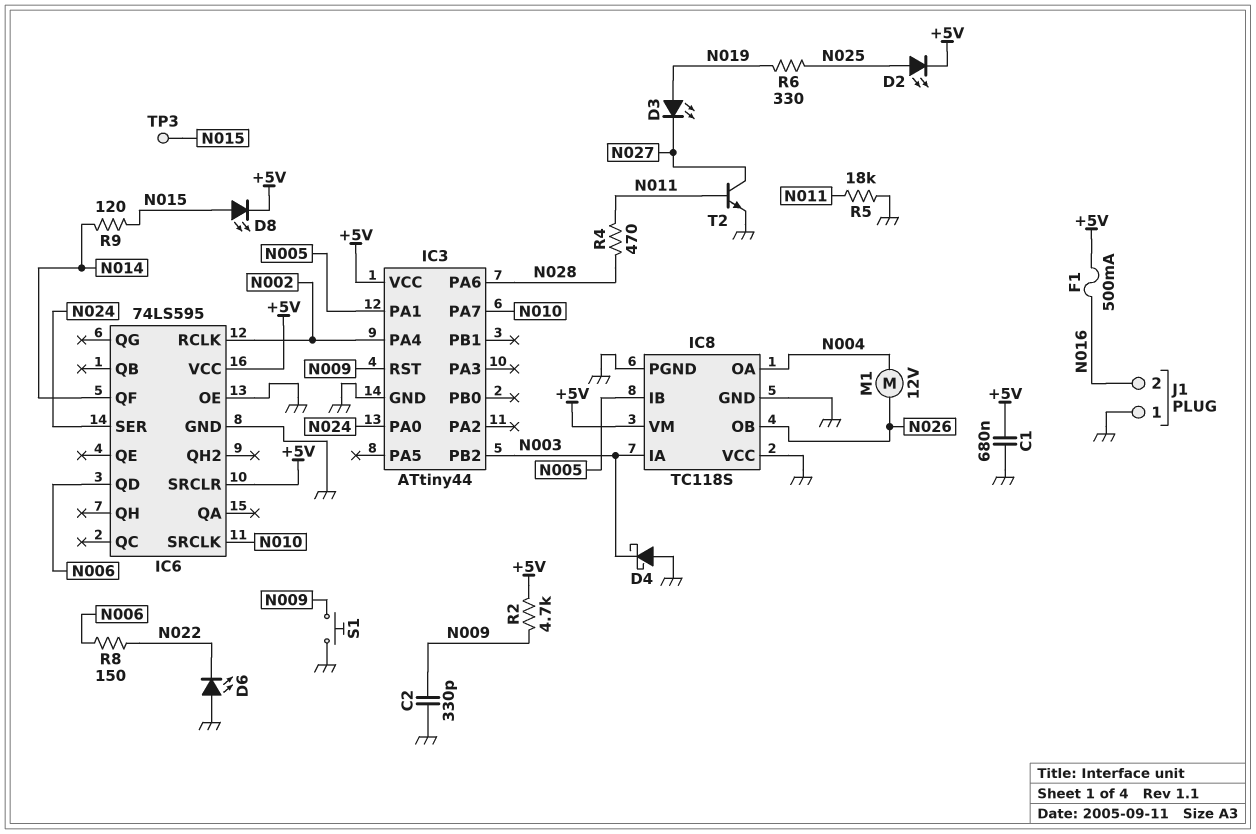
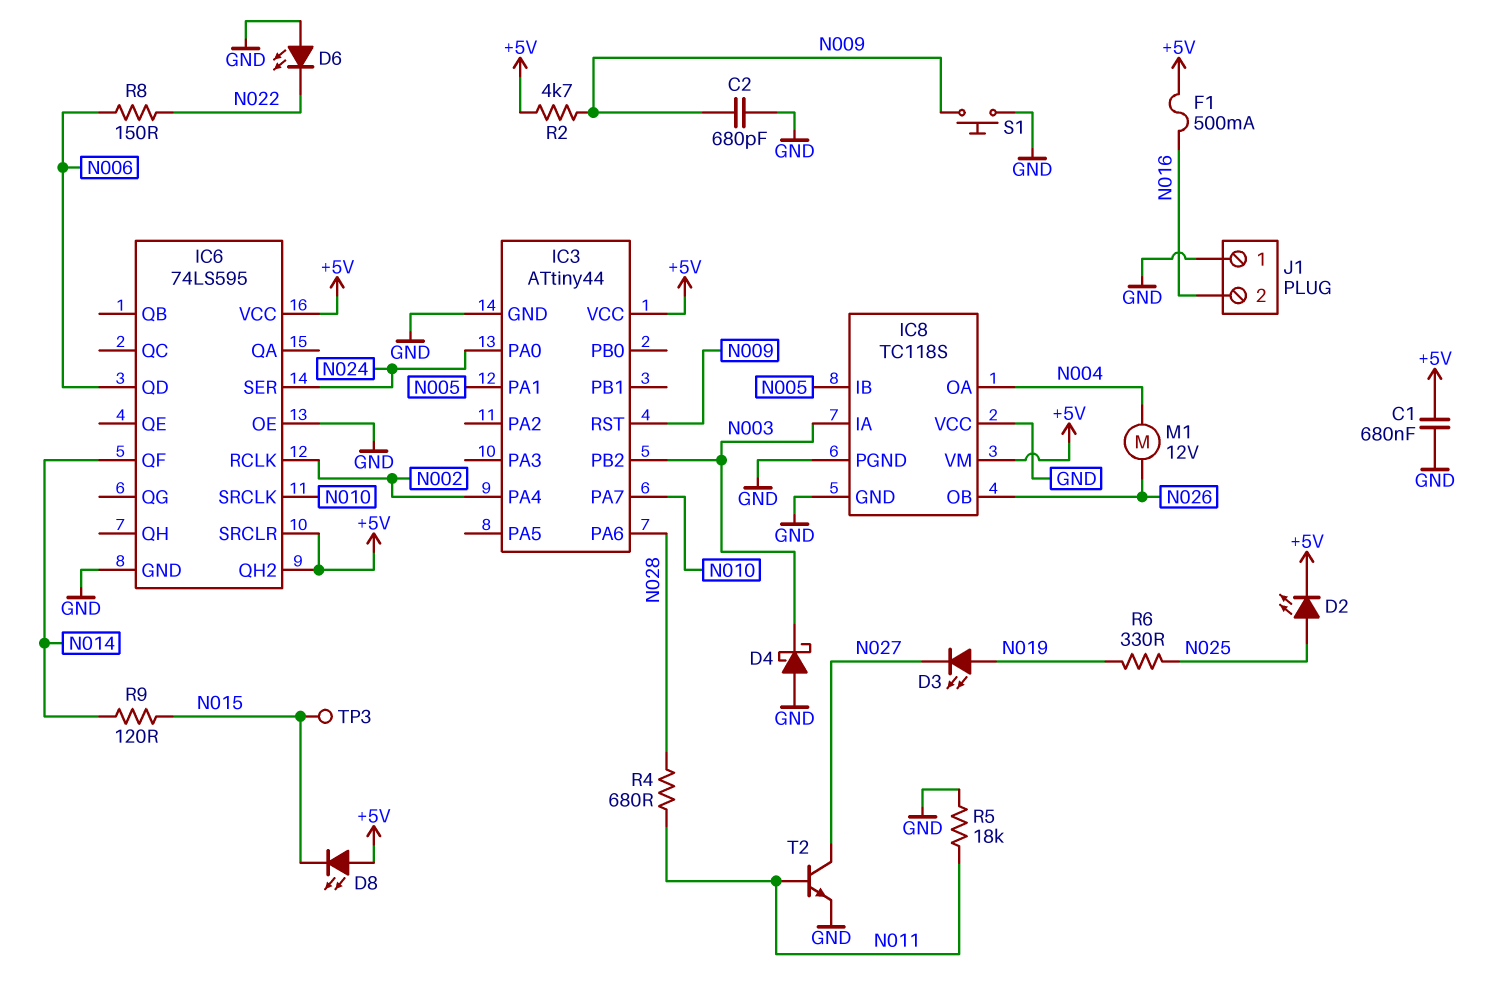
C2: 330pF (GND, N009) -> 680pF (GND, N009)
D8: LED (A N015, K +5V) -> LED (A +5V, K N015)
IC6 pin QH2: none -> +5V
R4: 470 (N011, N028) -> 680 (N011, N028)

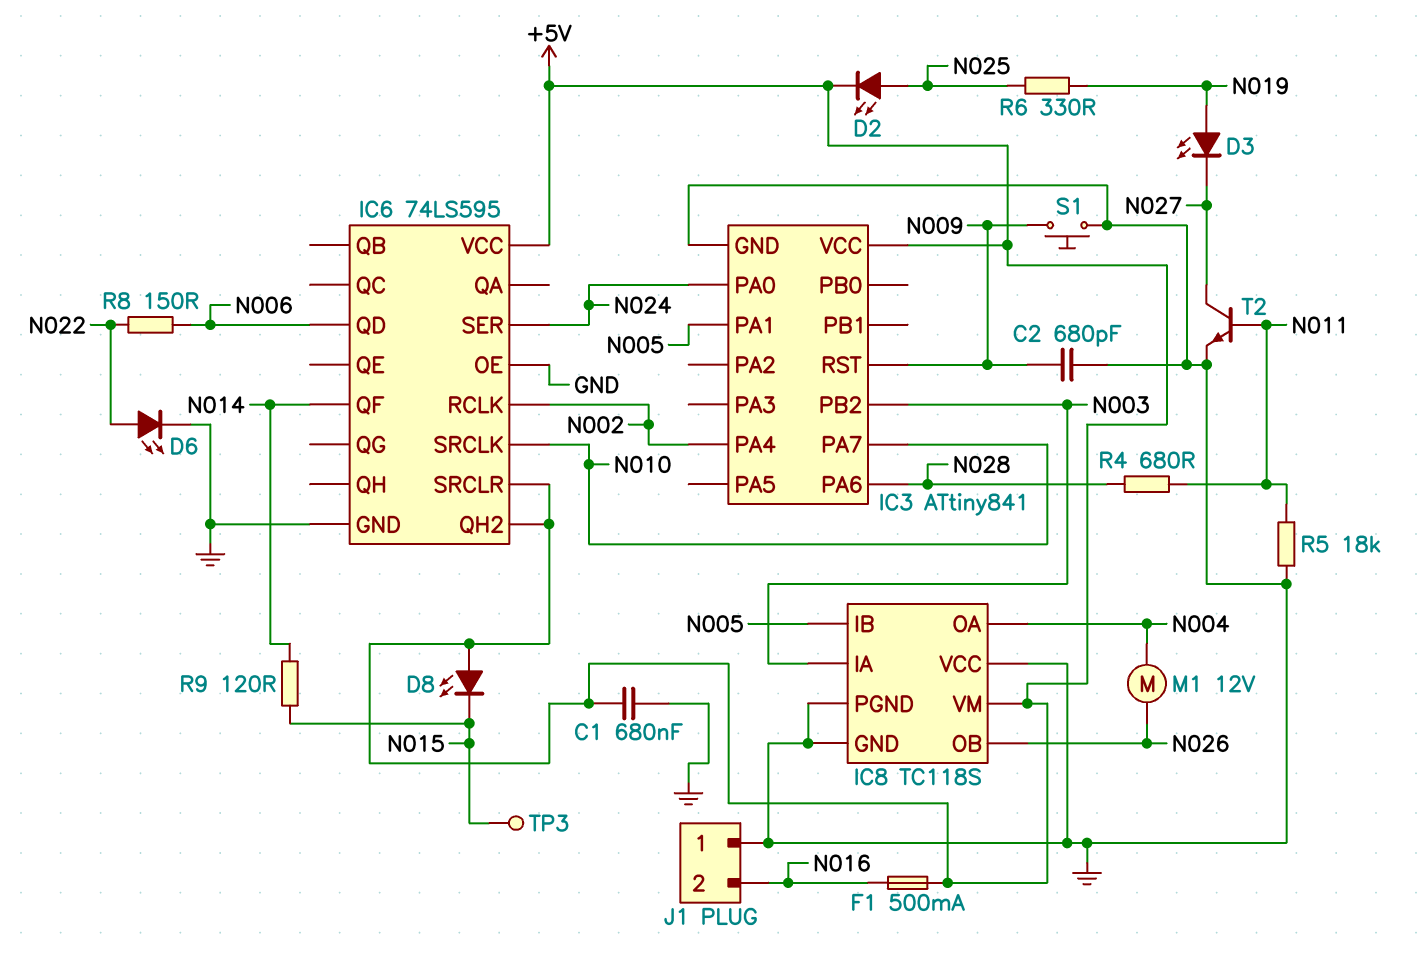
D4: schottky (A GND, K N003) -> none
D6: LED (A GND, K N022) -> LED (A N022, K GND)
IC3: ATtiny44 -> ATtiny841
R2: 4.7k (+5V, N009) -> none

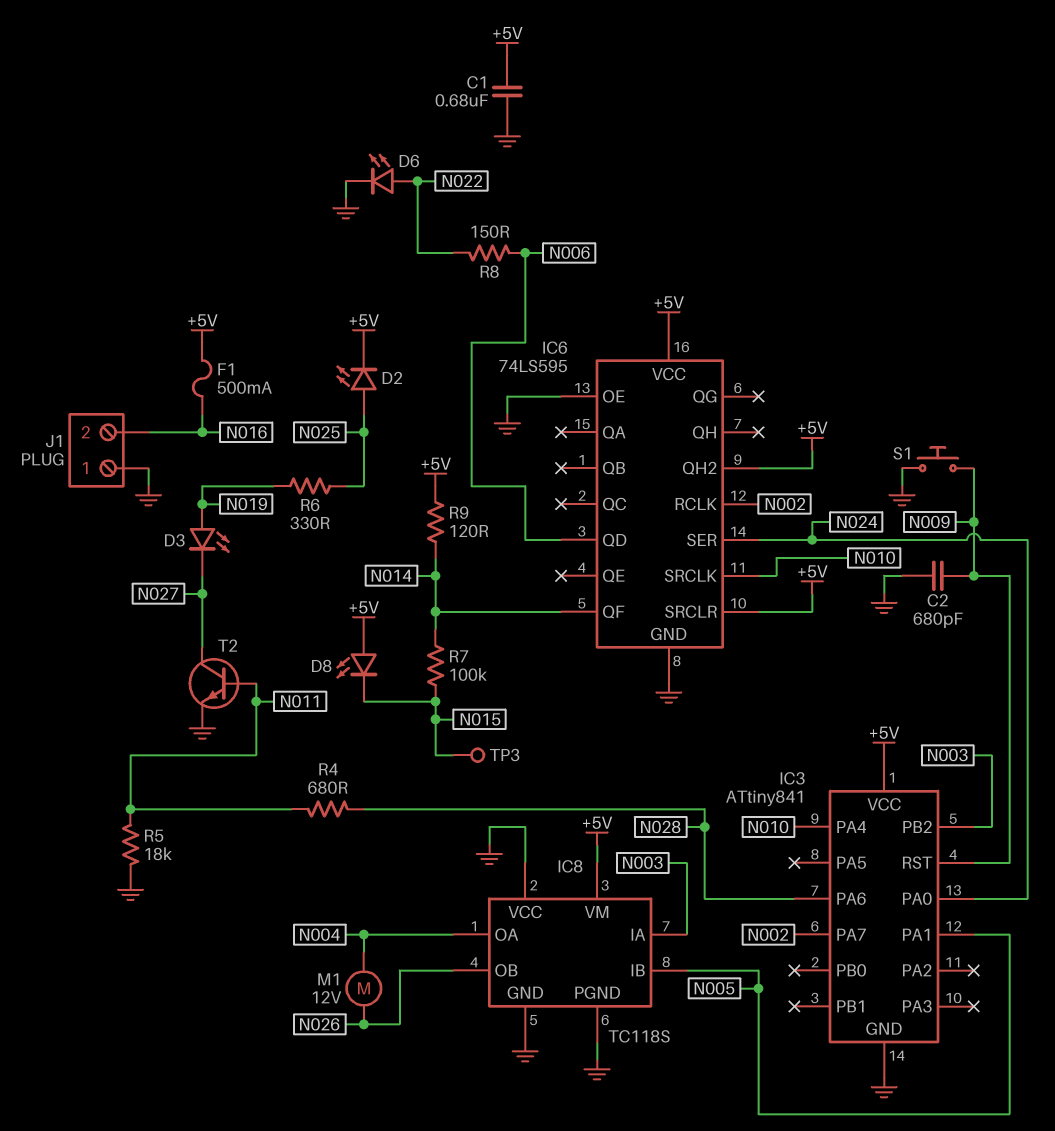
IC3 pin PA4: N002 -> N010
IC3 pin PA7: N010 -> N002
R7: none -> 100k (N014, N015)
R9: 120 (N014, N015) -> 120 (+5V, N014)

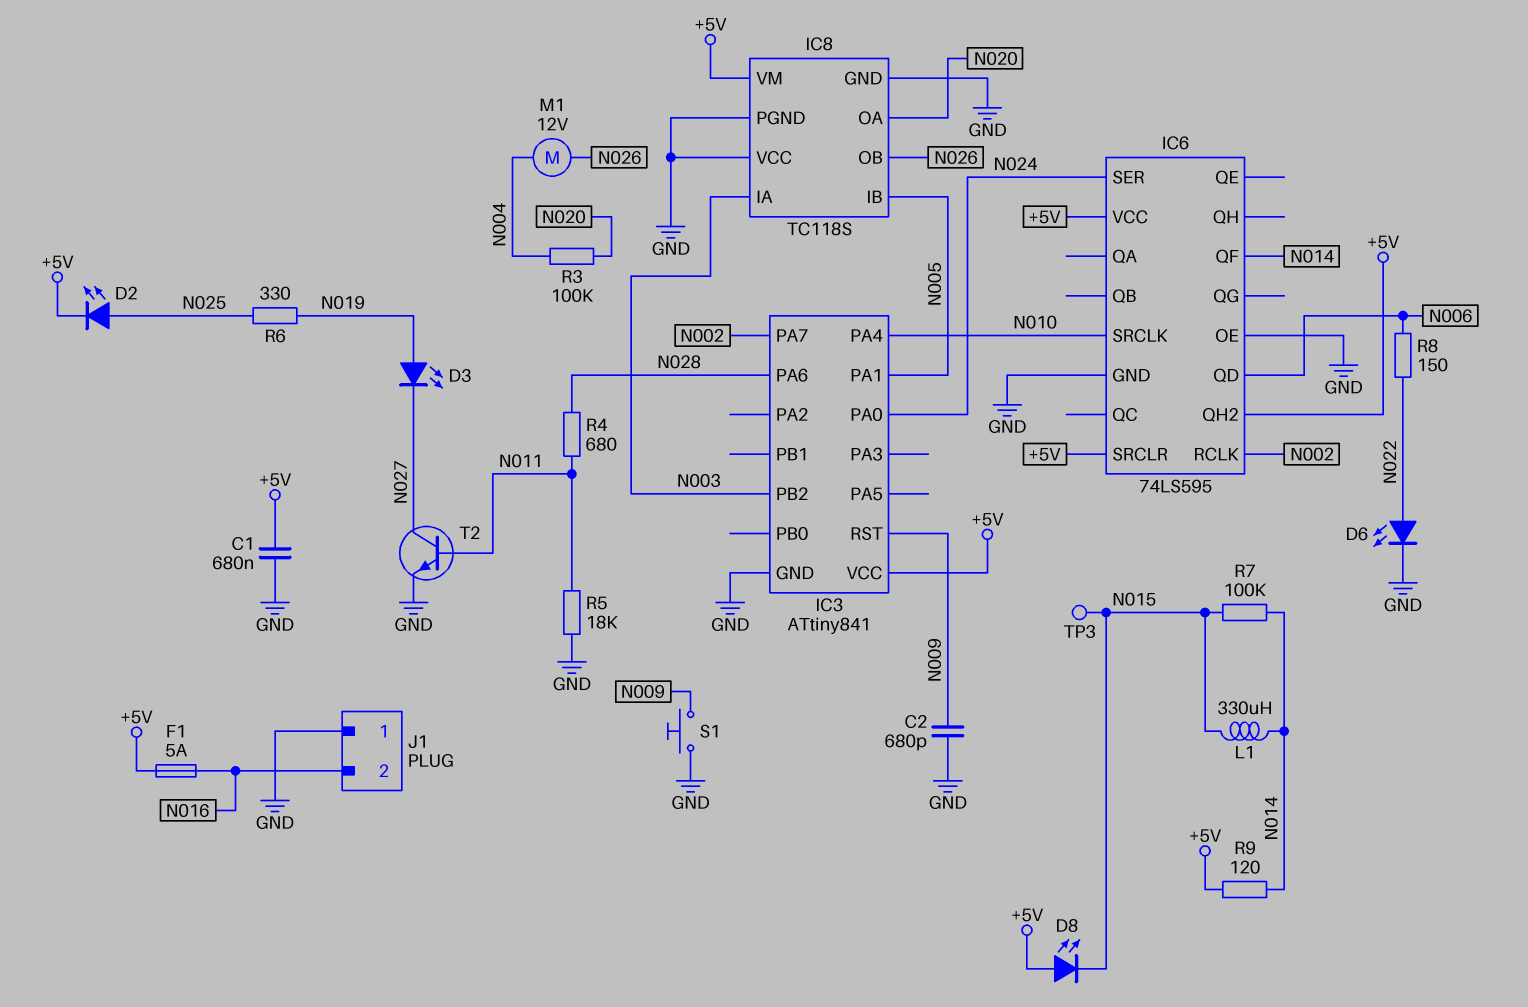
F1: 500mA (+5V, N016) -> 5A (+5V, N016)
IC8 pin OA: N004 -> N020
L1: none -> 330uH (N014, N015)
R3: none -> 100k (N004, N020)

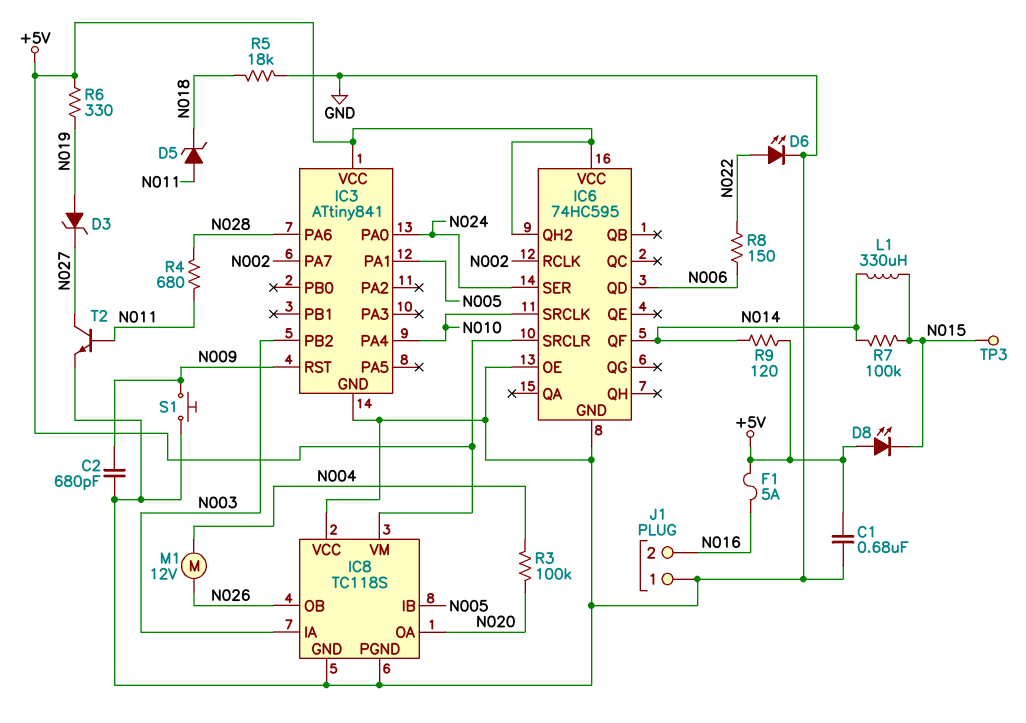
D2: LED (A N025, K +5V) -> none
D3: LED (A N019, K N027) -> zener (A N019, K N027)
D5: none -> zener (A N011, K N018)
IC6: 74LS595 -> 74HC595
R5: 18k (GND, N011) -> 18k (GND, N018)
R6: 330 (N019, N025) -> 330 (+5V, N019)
◇ ◇ ◇ ◇ ◇ ◇ ◇
> **EXERCISE DETAILS**:
Leave every picture out and print exactly the lines from the one that contains "L1: none -> 330uH (N014, N015)" through the last line of the material above.

> **RESULT OF THE EXERCISE**:
L1: none -> 330uH (N014, N015)
R3: none -> 100k (N004, N020)

D2: LED (A N025, K +5V) -> none
D3: LED (A N019, K N027) -> zener (A N019, K N027)
D5: none -> zener (A N011, K N018)
IC6: 74LS595 -> 74HC595
R5: 18k (GND, N011) -> 18k (GND, N018)
R6: 330 (N019, N025) -> 330 (+5V, N019)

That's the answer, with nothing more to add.